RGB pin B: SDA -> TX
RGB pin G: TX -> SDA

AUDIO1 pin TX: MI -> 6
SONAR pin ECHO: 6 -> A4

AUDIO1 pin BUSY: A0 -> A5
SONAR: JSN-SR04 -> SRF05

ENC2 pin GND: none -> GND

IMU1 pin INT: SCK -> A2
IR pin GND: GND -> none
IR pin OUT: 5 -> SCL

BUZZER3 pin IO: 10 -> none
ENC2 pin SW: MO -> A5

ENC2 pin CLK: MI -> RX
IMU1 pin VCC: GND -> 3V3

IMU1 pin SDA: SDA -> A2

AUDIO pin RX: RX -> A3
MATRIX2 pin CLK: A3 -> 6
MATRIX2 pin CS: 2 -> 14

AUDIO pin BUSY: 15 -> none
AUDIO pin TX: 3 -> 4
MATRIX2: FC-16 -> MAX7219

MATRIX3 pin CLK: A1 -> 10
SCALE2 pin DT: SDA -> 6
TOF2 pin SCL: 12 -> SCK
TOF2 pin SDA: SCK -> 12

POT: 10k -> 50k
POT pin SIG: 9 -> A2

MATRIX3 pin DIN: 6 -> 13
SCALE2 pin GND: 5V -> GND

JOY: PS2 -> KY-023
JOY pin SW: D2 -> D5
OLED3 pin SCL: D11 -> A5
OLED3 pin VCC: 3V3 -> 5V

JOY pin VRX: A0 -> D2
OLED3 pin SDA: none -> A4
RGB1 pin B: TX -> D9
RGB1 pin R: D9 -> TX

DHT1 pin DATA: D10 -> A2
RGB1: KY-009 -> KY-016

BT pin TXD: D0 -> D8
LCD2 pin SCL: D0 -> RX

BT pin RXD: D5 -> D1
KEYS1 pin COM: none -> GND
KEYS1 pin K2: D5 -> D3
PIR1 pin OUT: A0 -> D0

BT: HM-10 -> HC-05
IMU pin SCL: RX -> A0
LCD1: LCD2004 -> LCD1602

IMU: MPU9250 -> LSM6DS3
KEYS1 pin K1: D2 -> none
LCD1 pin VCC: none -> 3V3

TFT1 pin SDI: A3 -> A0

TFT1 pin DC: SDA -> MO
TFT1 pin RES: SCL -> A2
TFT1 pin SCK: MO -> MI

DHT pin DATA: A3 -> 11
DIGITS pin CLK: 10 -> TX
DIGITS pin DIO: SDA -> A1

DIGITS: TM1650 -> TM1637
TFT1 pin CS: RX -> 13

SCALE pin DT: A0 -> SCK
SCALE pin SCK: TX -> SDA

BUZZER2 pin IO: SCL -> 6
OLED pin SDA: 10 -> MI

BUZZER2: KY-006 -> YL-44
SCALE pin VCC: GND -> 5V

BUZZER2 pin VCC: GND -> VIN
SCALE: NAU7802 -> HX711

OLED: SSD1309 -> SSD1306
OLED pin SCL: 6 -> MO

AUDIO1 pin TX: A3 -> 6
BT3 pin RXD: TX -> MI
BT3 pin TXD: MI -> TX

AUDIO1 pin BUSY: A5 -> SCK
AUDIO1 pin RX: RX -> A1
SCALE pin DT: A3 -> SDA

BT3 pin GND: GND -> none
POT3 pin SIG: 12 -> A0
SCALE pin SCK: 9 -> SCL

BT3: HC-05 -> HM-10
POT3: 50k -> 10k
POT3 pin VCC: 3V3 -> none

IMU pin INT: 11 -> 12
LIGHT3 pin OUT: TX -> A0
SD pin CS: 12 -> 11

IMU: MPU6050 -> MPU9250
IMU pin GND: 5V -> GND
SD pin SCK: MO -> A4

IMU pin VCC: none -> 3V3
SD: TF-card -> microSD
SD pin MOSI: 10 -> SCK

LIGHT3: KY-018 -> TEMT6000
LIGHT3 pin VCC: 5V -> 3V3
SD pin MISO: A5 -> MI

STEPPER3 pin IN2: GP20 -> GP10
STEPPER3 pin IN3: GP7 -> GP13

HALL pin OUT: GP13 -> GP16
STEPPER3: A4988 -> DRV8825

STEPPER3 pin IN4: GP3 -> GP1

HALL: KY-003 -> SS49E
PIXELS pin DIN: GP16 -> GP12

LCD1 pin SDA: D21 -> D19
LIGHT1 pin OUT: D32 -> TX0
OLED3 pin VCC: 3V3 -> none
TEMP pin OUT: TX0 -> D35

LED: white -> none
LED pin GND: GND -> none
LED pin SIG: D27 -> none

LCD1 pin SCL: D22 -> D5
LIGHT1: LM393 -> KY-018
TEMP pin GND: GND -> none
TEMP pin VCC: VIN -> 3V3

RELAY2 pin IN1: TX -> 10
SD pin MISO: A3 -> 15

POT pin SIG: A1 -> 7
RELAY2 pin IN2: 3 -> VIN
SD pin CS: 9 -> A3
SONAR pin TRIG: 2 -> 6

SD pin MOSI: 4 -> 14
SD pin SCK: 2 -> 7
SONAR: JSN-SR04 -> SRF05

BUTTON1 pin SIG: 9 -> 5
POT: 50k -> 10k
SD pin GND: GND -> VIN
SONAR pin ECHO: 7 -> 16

Directions: Find "ECHO" in the preceding records. Copy each line that holds it.

Exercise answer:
SONAR pin ECHO: 6 -> A4
SONAR pin ECHO: 7 -> 16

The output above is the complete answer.